(Dataset rows)
⟨
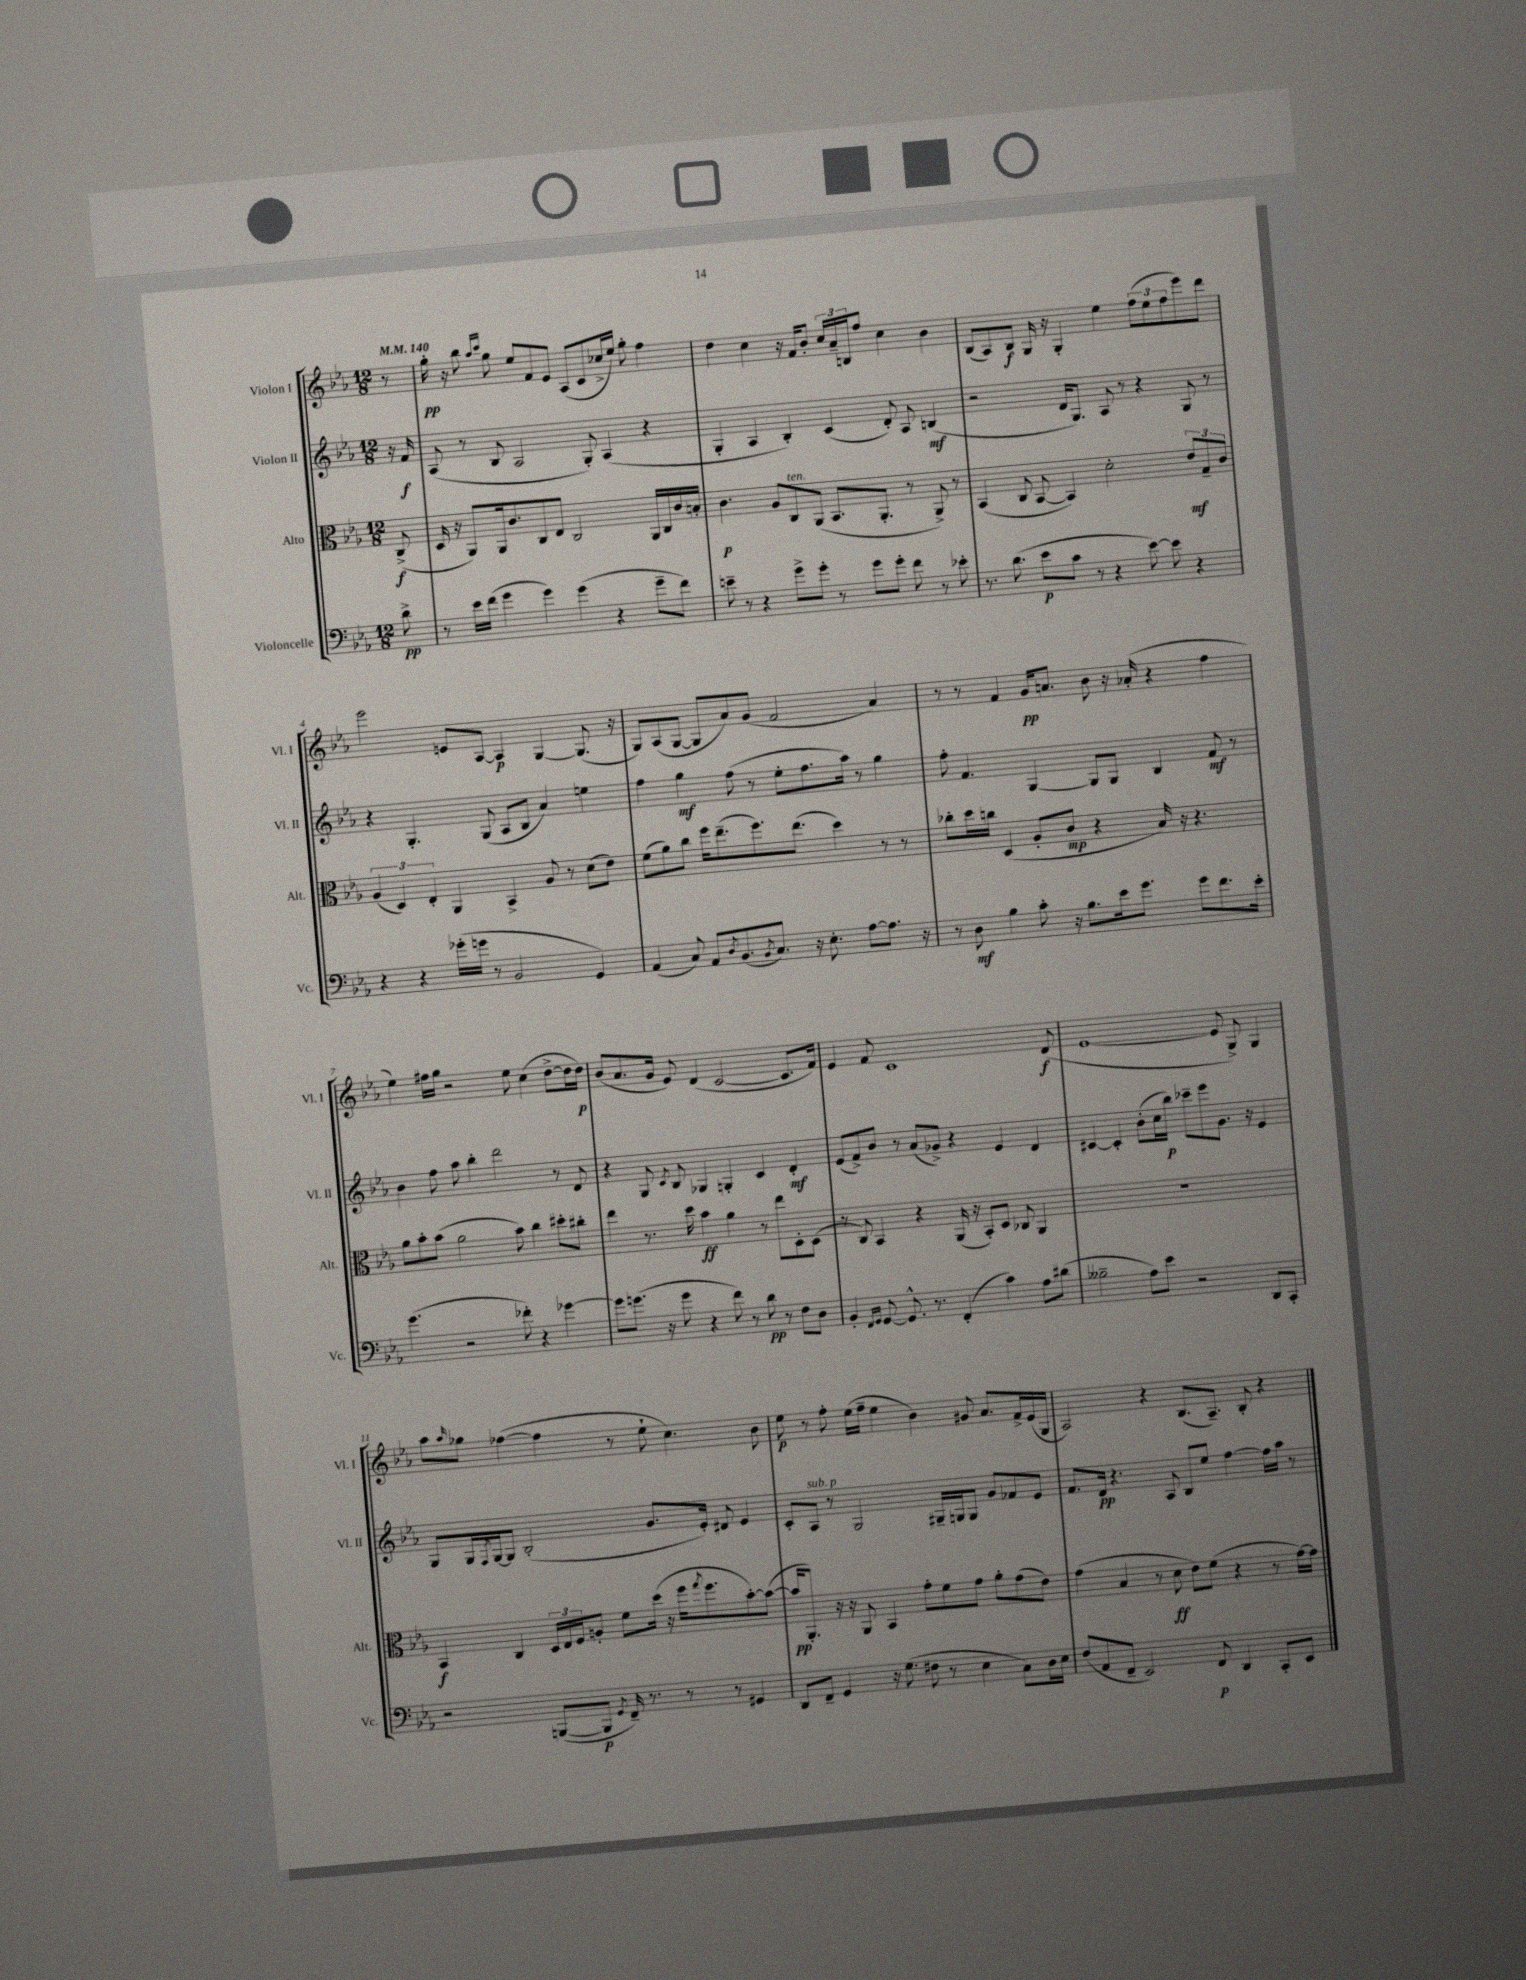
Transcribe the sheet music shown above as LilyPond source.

<<
\new StaffGroup <<
\new Staff = "s0" \with { instrumentName = "Violon I" shortInstrumentName = "Vl. I" } {
    \clef treble \key ees \major \numericTimeSignature \time 12/8 \partial 8 \tempo 4 = 140
    r8 |
    g''16-.\pp r16 bes''8 \grace { aes''16 c'''16 } g''8 ees''8 f'8 ees'8 aes8( c'8 ces''16-> ees''16) g''8-. f''4 |
    d''4 c''4 r16 f'16 bes'8-. \tuplet 3/2 { c''16 aes'16-- b16 } f''8 c''4 bes'4 |
    bes8( aes8) bes8\f g16 r16 g4-. ees''4 \tuplet 3/2 { f''8( ees''8 f''8 } ees'''8) d'''8 |
    ees'''2 e'8 aes8~ aes4\p g4~ g8.( r16 |
    g8) aes8( g8~ g8 aes'8) g'8( f'2 aes'4) |
    r8 r8 f'4 g'16\pp a'8. bes'8 r16 aes'16-.( r4 f''4 |
    ees''4) fis''16 g''16 r2 ees''8 c''4( d''8~-> d''16 d''16\p) |
    bes'8( aes'8. g'16 ees'8) d'4( c'2~ c'8. f'16) |
    ees'4 f'8 c'1 d'8\f( |
    ees'1~ ees'8 g8->) g4 |
    aes''8 \grace { aes''16 } ges''8 fes''4~( fes''4 r8 ees''8-! c''4.) bes'8 |
    ees''8\p r8 f''8-. ees''16( f''16-- ees''4 bes'4) gis'8 aes'8. f'16-> ees'16( g16 |
    aes2) r4 bes8.( aes8.--) bes8-. r4 \bar "|." |
}
\new Staff = "s1" \with { instrumentName = "Violon II" shortInstrumentName = "Vl. II" } {
    \clef treble \key ees \major \numericTimeSignature \time 12/8 \partial 8
    r16 f'16\f |
    aes8( r8 bes8 aes2 g8-.) aes4( r4 |
    g4-. aes4 bes4-.) c'4( d'8-.) aes8 b4\mf( |
    r2 d'16 g8.) aes8 r8 r4 g8 r8 |
    r4 g4.-. g8( aes8 bes8 aes'4) e''4 |
    f''4 g''4\mf f''8( r8 ees''8-. f''8. aes''16) r8 g''4 |
    f''8-. f'4. g4~ g8 g8 bes4 f'8\mf r8 |
    bes'4 f''8 aes''8 bes''4-. d'''2 r8 d'8 |
    r4 g8 \acciaccatura { c'8 } bes8 ges4 g4-. c'4 d'4-.\mf |
    ees'8( f'8->) bes'8 r8 aes'8( ges'8->) r4 ees'4 d'4 |
    cis'4~ cis'4-. bes'8-.( c''16 bes''16\p) ces'''8-- ees'''8 g'8. r16 ees'4 |
    g8 g16 \acciaccatura { f8 } g16~ g8 bes2-.( g'8. ees'16-.) dis'8 ees'4 |
    c'8-. aes8^\markup { \italic "sub. p" } r8 g2 gis16-- g16 g8 g'8 fes'8 ees'8 |
    f'8. d'16\pp r4. aes8 bes8 ees''8 f''4~ f''16 aes''16 r8 \bar "|." |
}
\new Staff = "s2" \with { instrumentName = "Alto" shortInstrumentName = "Alt." } {
    \clef alto \key ees \major \numericTimeSignature \time 12/8 \partial 8
    c8->\f( |
    d16 r16 aes,8) aes,16 c'8. c8 ees8 c2 aes,16 c16 c'16 b16-. |
    c'4.\p aes8 c8^\markup { \italic "ten." } aes,8( bes,8. aes,8.-. r8 aes,8->) r8 |
    bes,4( c8 bes,8~ bes,4) d'2-. \tuplet 3/2 { ees'8\mf g8-- c'8 } |
    \tuplet 3/2 { aes4( d4) ees4-. } aes,4 bes,4-> aes8 r8 d'8( ees'8) |
    f'8( aes'8) c''8 f''16 ees''8.--( f''8.) ees''8.( d''4) r8 r8 |
    ces''8-. d''16 c''16 d4( aes8-. c'8\mp r4 bes16) r16 r4. |
    aes'8 bes'8-. bes'8( aes'2 bes'8) c''4 dis''8-. cis''8-. |
    ees''4 r8. d''16 bes'4\ff aes'4 r8 ees''8 d8-. d8( |
    r8 c8) bes,4 r4 aes,16( r16 bes,8-.) d8 ces8 aes,4 |
    R1. |
    bes,4\f c4 \tuplet 3/2 { d16 ees16 f16 } a8-. f'8 d''16( r16 f''16 \acciaccatura { g''8 } f''8. bes'8~-.) bes'8~( |
    bes'16\pp aes,8.-.) r16 r16 aes,8 bes,4 g'8-. f'8 g'8 aes'8-. g'8( ees'8) |
    g'4( bes4 r8 d'8\ff ees'8) f'8( r4 r8 g'16~) g'16 \bar "|." |
}
\new Staff = "s3" \with { instrumentName = "Violoncelle" shortInstrumentName = "Vc." } {
    \clef bass \key ees \major \numericTimeSignature \time 12/8 \partial 8
    d'8->\pp |
    r8 ees'16 f'16( g'4 g'4) g'4( r4 g'8-- f'8) |
    e'8-- r8 r4 g'8-> g'8-. r8 g'8 g'8-. f'8 r8 ees'8-. |
    r8. d'8.( ees'8\p c'8 r8 r4 ees'8~) ees'8 r4 |
    r4 r4 ges'16-.( g'16 r8 bes,2 g,4) |
    aes,4( c8) aes,8 \acciaccatura { d8 } bes,8.( \acciaccatura { bes,8 } c8.) r16 ees8.-. aes8~ aes8. r16 |
    r8 d8\mf bes4 c'8-. r16 bes8. ees'16 g'8. g'8 f'8. ees'16-. |
    g'4.( r2 fes'8-.) r4 ges'4~ |
    ges'8 g'8.( r16 g'8 r4 f'8) r8 d'8\pp r8 f8 d8 |
    bes,4-. \grace { f,16 g,16 } g,8~ g,8.-^ r8. f,4-.( c'4) aes8 dis'8( |
    beses2-- aes8) ees'8 r2 d,8 c,8-. |
    r2 b,,8~( b,,8\p \acciaccatura { g,8 } f,16--) r8. r8 r8 gis,4 |
    d,8 f,8-- g,4 r16 g8.( fis8 r8 ees4 c8) d16 ees16 |
    f8( aes,8 f,8-- ees,2) f,8\p d,4 c,8-. ees,8 \bar "|." |
}
>>
>>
⟩
# [Work required]
Which lines above contain the string "time", with case counting? Copy each of those lines.

# [Reply]
    \clef treble \key ees \major \numericTimeSignature \time 12/8 \partial 8 \tempo 4 = 140
    \clef treble \key ees \major \numericTimeSignature \time 12/8 \partial 8
    \clef alto \key ees \major \numericTimeSignature \time 12/8 \partial 8
    \clef bass \key ees \major \numericTimeSignature \time 12/8 \partial 8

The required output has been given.